Please find all lines containing "black" in the listing below and copy them.

BEGIN ENTRIES SHOWN

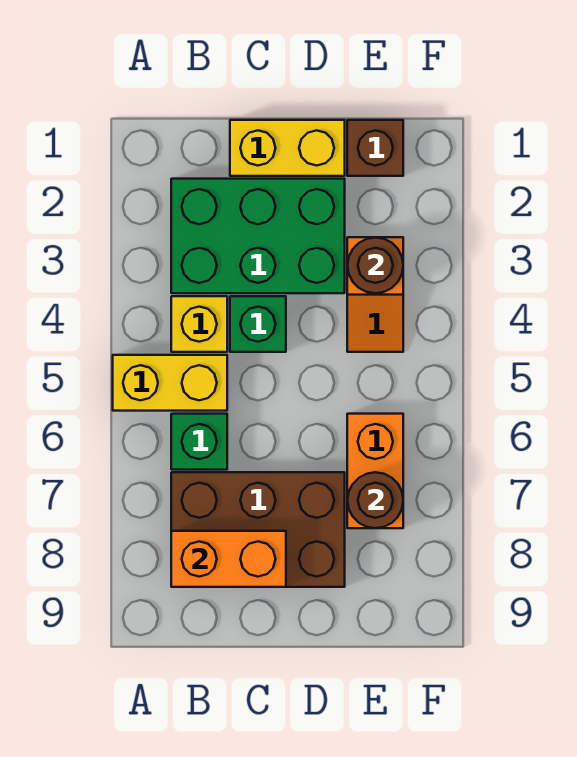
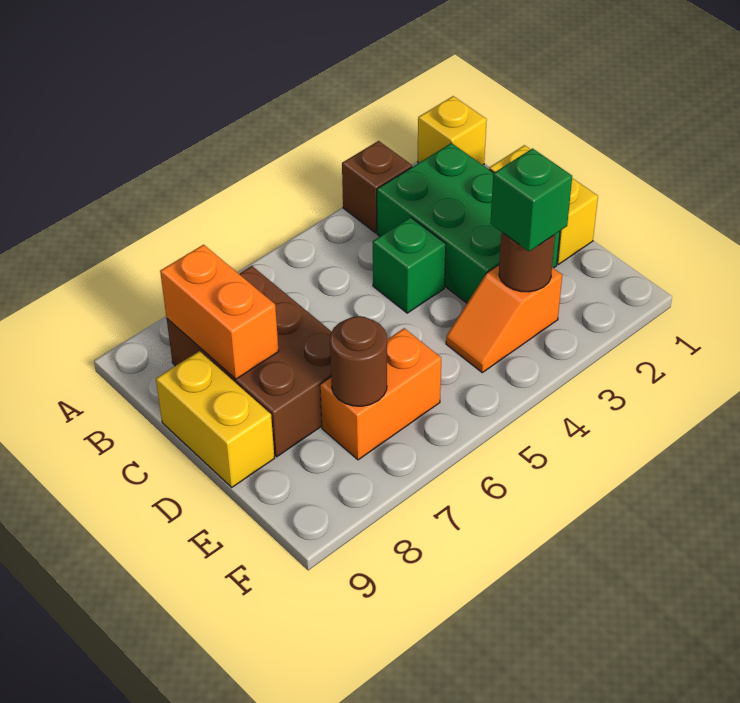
yellow brick A5:B5 level 1 -> yellow brick C9:D9 level 1
yellow brick B4 level 1 -> yellow brick A1 level 1
green brick B6 level 1 -> green brick E3 level 3
brown brick E1 level 1 -> brown brick A3 level 1

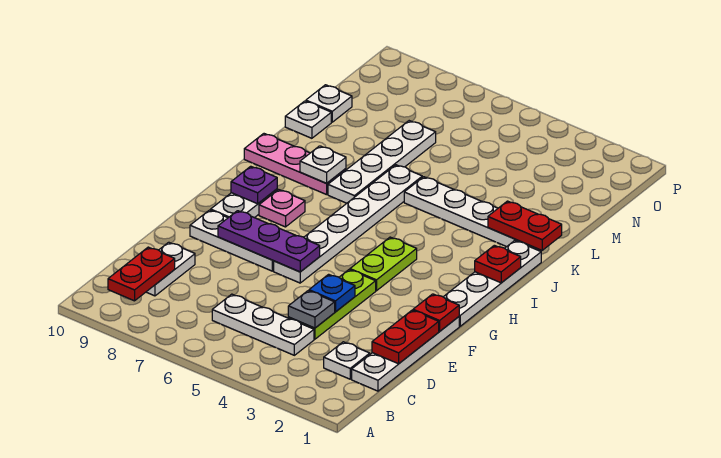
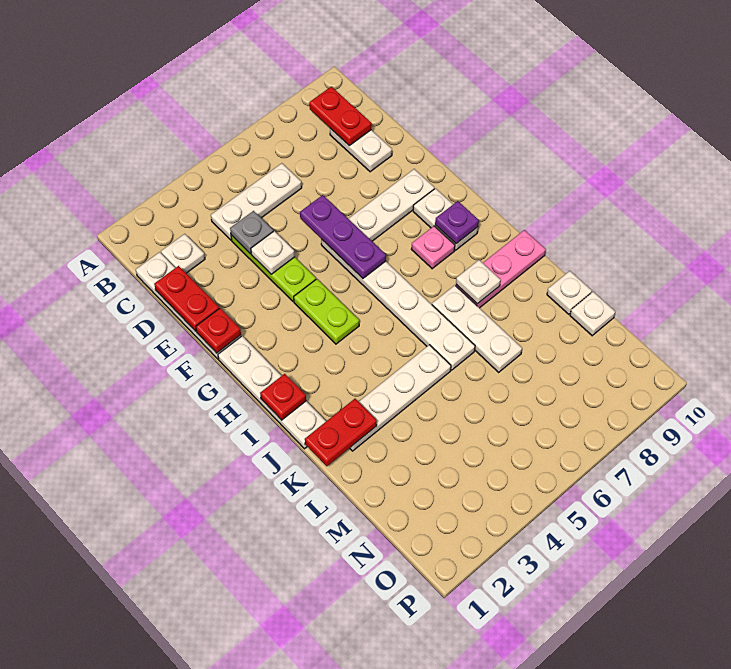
blue plate E4 level 2 -> white plate E4 level 2
purple plate F6:F8 level 2 -> purple plate E6:G6 level 2
white plate J7:M7 level 1 -> white plate J7:L7 level 1

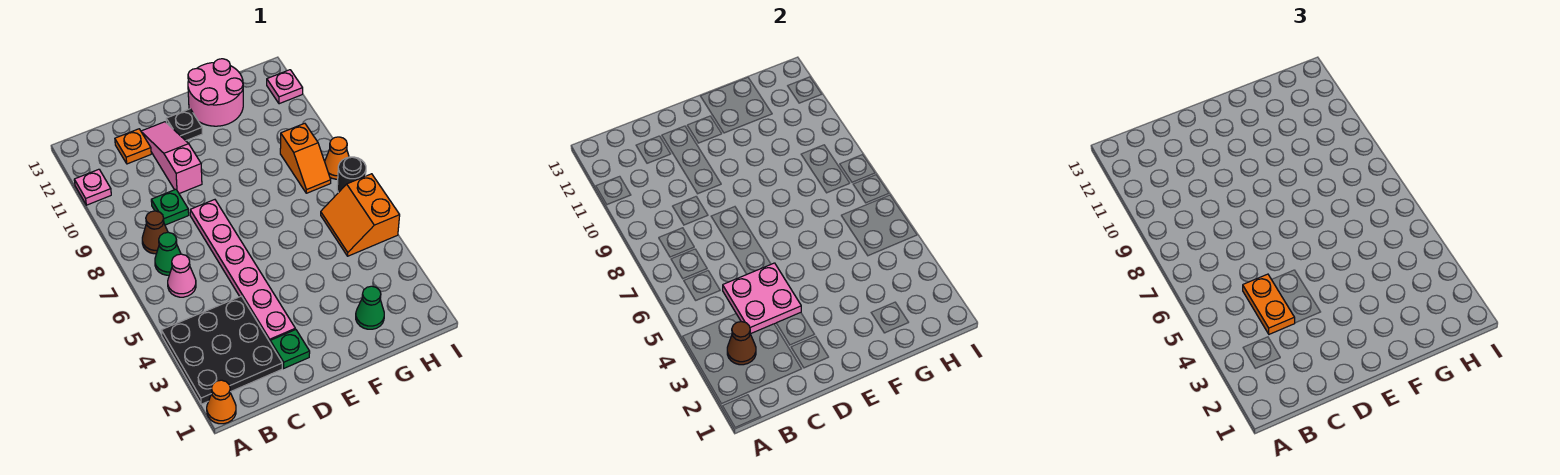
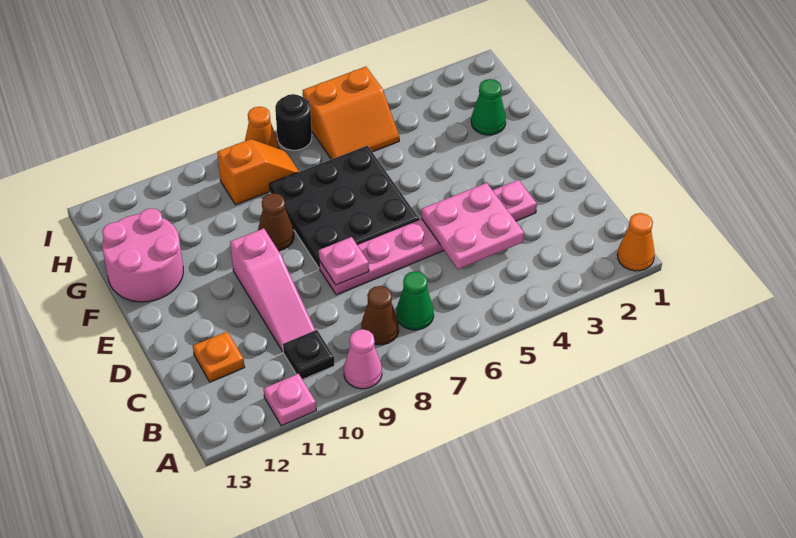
black plate A2:C4 level 1 -> black plate E6:G8 level 1
brown cone B3 level 2 -> brown cone F9 level 1
pink cone B6 level 1 -> pink cone A9 level 1
orange plate C4:C5 level 3 -> none
green plate C9 level 1 -> none
green plate D2 level 1 -> none
pink slope D10:D12 level 1 top 10 -> pink slope C10:E10 level 1 top E
black plate E12 level 1 -> black plate B10 level 1
pink plate I12 level 1 -> pink plate D8 level 2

END ENTRIES SHOWN

* RESULT BELOW *
black plate A2:C4 level 1 -> black plate E6:G8 level 1
black plate E12 level 1 -> black plate B10 level 1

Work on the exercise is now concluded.